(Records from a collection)
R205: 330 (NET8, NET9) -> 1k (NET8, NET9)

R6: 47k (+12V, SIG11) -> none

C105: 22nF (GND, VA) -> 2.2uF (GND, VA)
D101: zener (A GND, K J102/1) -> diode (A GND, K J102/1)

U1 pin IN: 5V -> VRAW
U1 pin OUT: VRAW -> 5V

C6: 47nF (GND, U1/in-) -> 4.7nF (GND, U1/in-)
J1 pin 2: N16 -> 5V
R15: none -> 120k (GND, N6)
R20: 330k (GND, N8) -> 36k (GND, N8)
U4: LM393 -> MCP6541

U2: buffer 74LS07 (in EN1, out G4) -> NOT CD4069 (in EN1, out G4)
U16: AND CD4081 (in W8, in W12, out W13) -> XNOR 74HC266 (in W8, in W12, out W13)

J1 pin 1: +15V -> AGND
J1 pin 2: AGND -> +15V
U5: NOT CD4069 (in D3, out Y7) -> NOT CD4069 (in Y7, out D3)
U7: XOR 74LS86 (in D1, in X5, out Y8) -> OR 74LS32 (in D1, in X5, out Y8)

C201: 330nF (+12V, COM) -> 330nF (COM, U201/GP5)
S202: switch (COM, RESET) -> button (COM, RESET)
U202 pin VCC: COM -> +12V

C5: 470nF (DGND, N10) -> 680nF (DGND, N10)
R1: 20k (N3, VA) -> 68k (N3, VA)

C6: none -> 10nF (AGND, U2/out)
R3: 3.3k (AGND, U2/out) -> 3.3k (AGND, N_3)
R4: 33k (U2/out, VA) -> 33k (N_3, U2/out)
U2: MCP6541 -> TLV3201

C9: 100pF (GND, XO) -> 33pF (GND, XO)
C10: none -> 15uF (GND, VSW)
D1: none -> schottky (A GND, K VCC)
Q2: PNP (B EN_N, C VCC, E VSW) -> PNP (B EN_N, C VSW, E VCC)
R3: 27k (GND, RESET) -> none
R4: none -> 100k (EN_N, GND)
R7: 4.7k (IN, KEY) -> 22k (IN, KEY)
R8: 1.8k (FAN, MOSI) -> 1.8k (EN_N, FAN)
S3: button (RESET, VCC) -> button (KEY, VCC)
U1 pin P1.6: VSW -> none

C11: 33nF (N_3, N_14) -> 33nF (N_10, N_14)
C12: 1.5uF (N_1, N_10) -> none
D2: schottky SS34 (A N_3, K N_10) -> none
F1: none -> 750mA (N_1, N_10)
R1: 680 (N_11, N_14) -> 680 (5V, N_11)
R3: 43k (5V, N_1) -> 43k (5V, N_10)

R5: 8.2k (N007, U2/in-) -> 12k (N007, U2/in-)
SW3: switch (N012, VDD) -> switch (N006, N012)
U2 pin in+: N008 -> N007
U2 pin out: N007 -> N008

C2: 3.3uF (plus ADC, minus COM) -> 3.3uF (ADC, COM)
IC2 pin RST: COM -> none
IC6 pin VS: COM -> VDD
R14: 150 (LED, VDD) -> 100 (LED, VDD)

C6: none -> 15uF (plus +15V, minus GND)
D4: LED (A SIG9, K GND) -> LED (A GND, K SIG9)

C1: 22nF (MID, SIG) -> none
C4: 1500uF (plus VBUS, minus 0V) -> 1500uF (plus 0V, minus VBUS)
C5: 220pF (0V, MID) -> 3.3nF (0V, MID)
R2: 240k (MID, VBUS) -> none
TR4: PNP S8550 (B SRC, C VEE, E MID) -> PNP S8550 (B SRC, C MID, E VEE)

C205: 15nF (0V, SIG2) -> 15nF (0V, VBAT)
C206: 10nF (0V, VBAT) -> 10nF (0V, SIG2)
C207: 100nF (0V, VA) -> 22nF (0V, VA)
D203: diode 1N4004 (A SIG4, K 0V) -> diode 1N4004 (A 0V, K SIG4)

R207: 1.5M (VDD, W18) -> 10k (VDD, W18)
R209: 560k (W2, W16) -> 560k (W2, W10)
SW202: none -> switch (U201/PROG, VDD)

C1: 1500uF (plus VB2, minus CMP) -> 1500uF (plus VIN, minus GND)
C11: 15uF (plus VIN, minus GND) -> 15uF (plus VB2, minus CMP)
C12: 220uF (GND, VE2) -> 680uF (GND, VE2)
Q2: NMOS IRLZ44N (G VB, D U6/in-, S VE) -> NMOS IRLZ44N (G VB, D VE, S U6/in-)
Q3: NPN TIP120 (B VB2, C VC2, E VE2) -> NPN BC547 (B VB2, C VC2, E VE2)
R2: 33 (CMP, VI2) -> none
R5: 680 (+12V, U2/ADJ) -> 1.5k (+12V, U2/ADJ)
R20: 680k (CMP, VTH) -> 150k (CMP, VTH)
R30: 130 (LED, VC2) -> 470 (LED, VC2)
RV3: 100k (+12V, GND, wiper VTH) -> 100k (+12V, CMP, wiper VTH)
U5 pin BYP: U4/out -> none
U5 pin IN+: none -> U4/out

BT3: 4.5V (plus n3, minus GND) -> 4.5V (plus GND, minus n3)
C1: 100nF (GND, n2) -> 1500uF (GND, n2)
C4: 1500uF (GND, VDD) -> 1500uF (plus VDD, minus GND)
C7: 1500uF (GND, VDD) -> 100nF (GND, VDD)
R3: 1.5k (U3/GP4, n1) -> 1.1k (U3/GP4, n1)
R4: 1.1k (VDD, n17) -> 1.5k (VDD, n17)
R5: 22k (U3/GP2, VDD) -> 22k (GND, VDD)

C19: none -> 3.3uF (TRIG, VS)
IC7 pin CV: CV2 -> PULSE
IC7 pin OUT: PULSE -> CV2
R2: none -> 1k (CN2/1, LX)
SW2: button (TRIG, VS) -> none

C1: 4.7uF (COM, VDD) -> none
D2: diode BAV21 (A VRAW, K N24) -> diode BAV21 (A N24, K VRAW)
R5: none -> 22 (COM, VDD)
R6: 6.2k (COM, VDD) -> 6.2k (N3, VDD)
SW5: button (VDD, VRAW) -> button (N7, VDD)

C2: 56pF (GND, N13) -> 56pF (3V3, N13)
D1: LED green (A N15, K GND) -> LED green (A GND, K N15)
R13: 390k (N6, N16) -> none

■ The task ■
Print, without alteration, only the lines above between the one holding "R20: 680k (CMP, VTH) -> 150k (CMP, VTH)" and the one holding "D1: LED green", inclusive.

■ Answer below ■
R20: 680k (CMP, VTH) -> 150k (CMP, VTH)
R30: 130 (LED, VC2) -> 470 (LED, VC2)
RV3: 100k (+12V, GND, wiper VTH) -> 100k (+12V, CMP, wiper VTH)
U5 pin BYP: U4/out -> none
U5 pin IN+: none -> U4/out

BT3: 4.5V (plus n3, minus GND) -> 4.5V (plus GND, minus n3)
C1: 100nF (GND, n2) -> 1500uF (GND, n2)
C4: 1500uF (GND, VDD) -> 1500uF (plus VDD, minus GND)
C7: 1500uF (GND, VDD) -> 100nF (GND, VDD)
R3: 1.5k (U3/GP4, n1) -> 1.1k (U3/GP4, n1)
R4: 1.1k (VDD, n17) -> 1.5k (VDD, n17)
R5: 22k (U3/GP2, VDD) -> 22k (GND, VDD)

C19: none -> 3.3uF (TRIG, VS)
IC7 pin CV: CV2 -> PULSE
IC7 pin OUT: PULSE -> CV2
R2: none -> 1k (CN2/1, LX)
SW2: button (TRIG, VS) -> none

C1: 4.7uF (COM, VDD) -> none
D2: diode BAV21 (A VRAW, K N24) -> diode BAV21 (A N24, K VRAW)
R5: none -> 22 (COM, VDD)
R6: 6.2k (COM, VDD) -> 6.2k (N3, VDD)
SW5: button (VDD, VRAW) -> button (N7, VDD)

C2: 56pF (GND, N13) -> 56pF (3V3, N13)
D1: LED green (A N15, K GND) -> LED green (A GND, K N15)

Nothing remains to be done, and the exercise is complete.